Stored items from a collection:
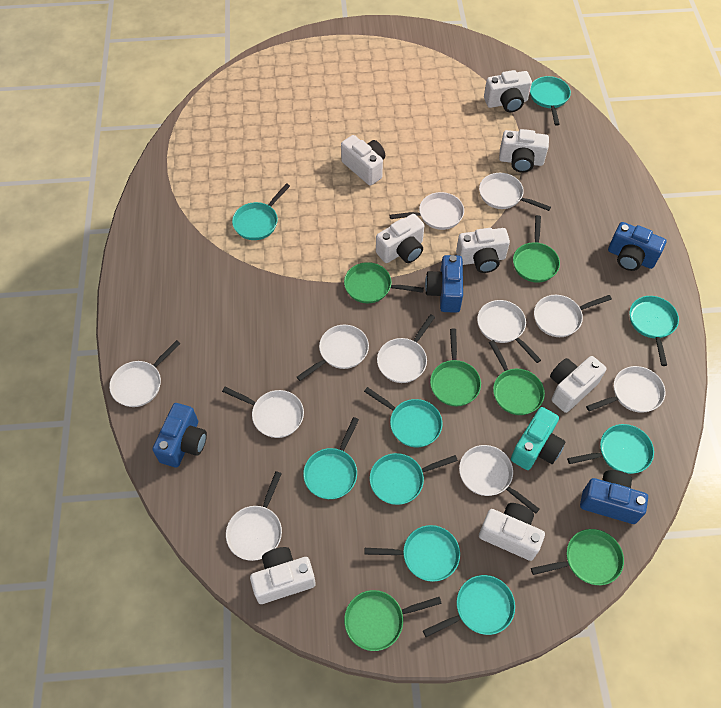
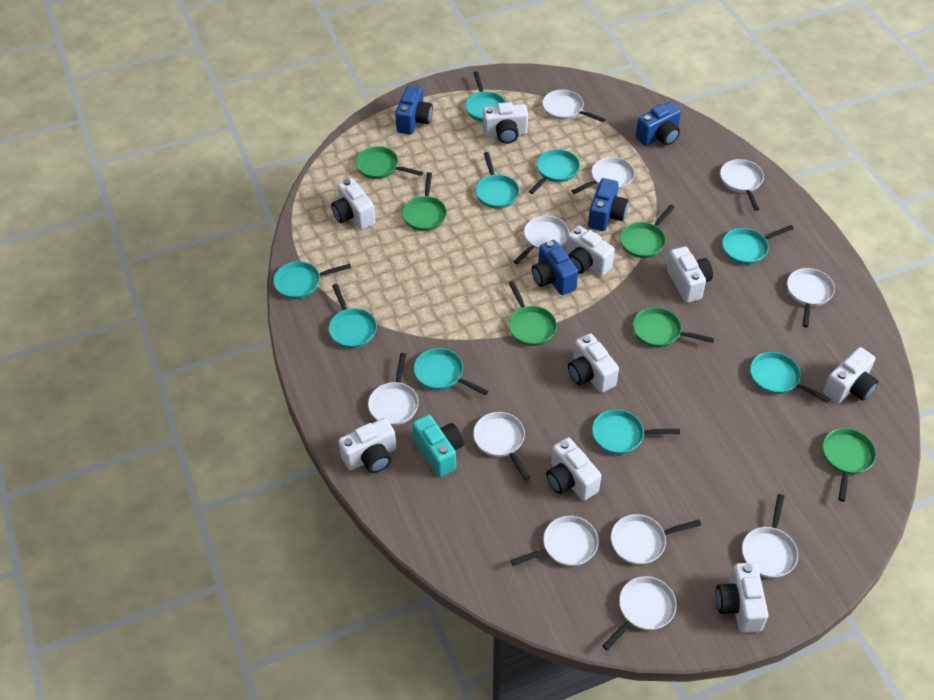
white camera: 8 -> 9

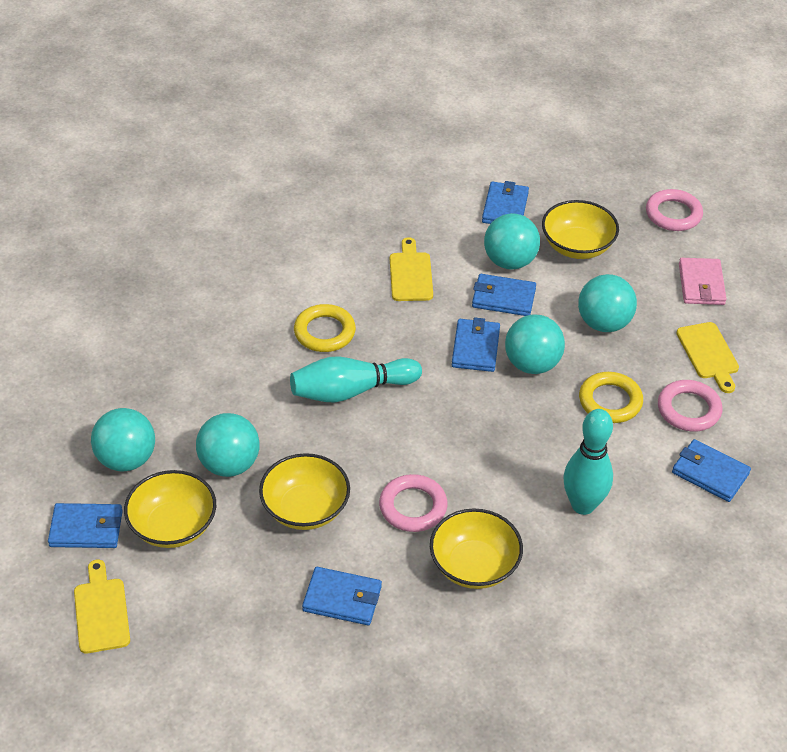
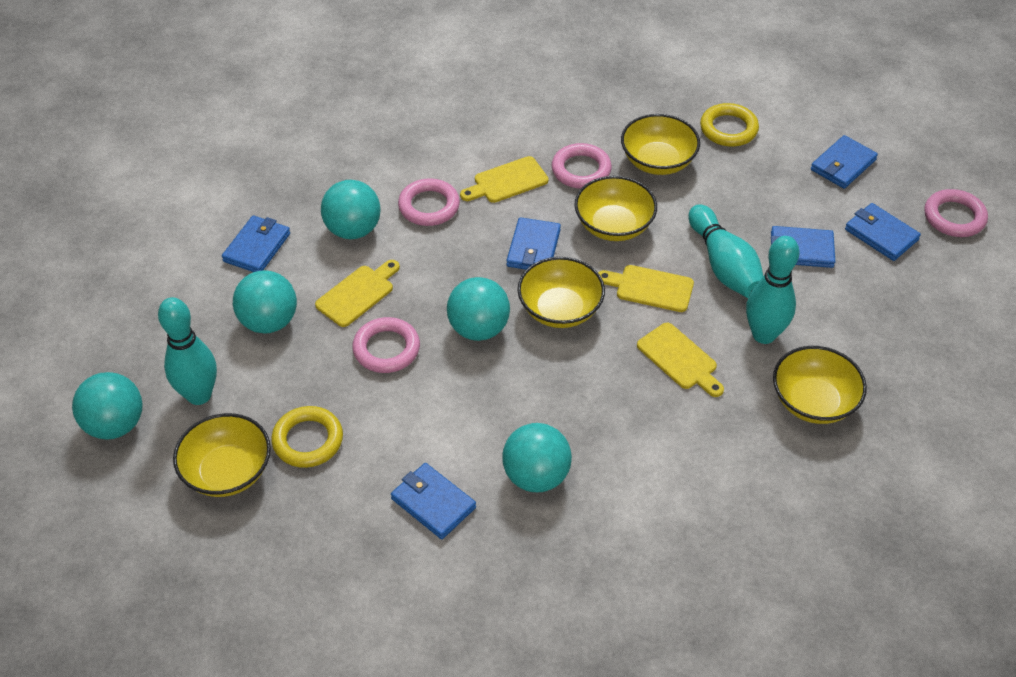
pink ring: 3 -> 4
pink wallet: 1 -> 0
turquoise bowling pin: 2 -> 3
yellow bowl: 4 -> 5
yellow cutting board: 3 -> 4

§ **WHAT TO DO**
Print exactly the lines from the one containing "pink ring: 3 -> 4" through the last line of the records above, both included.

§ **EXERCISE OUTPUT**
pink ring: 3 -> 4
pink wallet: 1 -> 0
turquoise bowling pin: 2 -> 3
yellow bowl: 4 -> 5
yellow cutting board: 3 -> 4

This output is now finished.